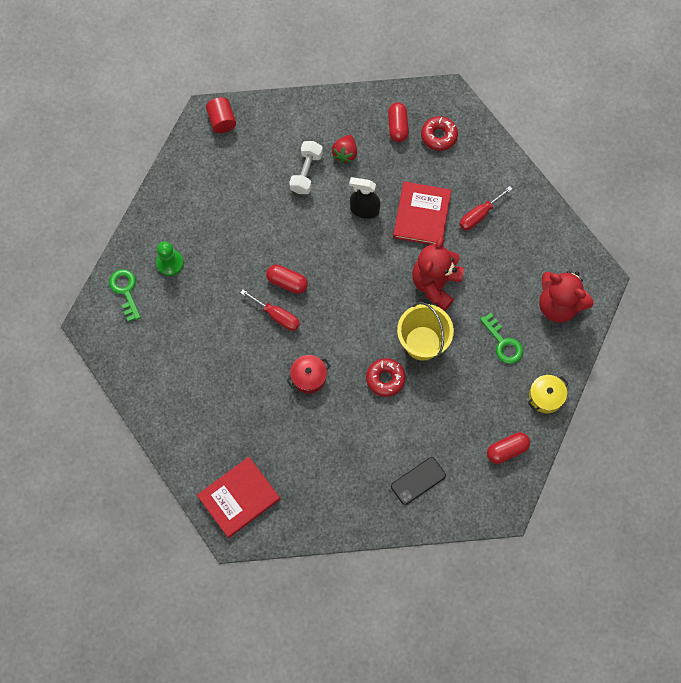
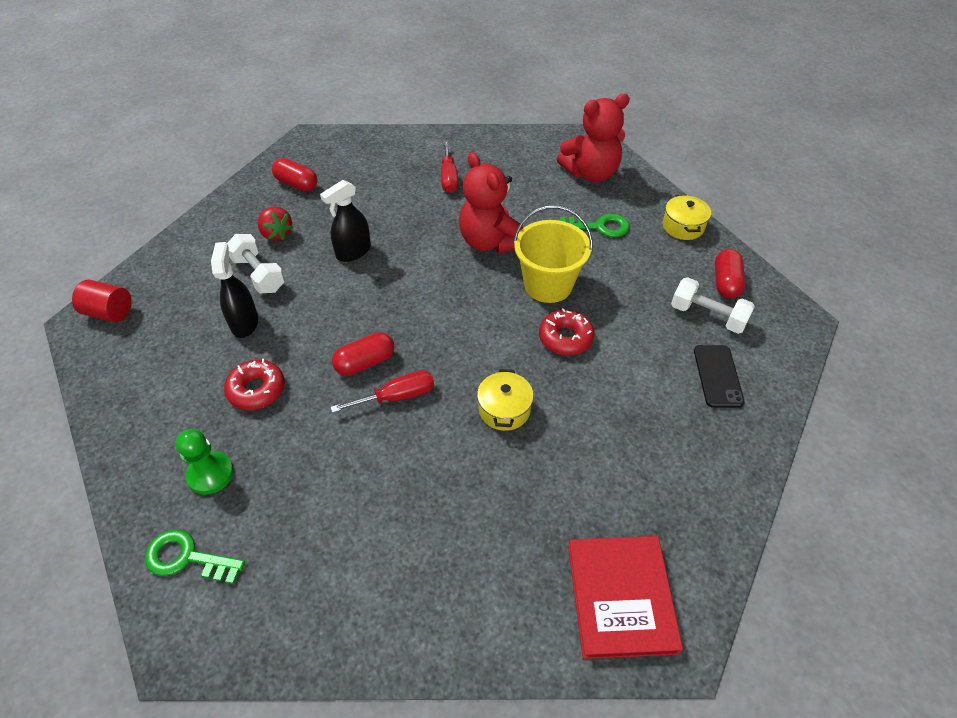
camera: 55 degrees left, 20 degrees down
(267, 197) = (244, 323): none -> black spray bottle
(309, 377) = (504, 409): red pot -> yellow pot
(422, 215) = (406, 214): red book -> none
(439, 136) = (340, 163): red donut -> red donut (257, 390)
(466, 452) = (707, 316): none -> white dumbbell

________

• _About this task_: The material above should be returned exactly, without pictures.

• _Your solution_:
camera: 55 degrees left, 20 degrees down
(267, 197) = (244, 323): none -> black spray bottle
(309, 377) = (504, 409): red pot -> yellow pot
(422, 215) = (406, 214): red book -> none
(439, 136) = (340, 163): red donut -> red donut (257, 390)
(466, 452) = (707, 316): none -> white dumbbell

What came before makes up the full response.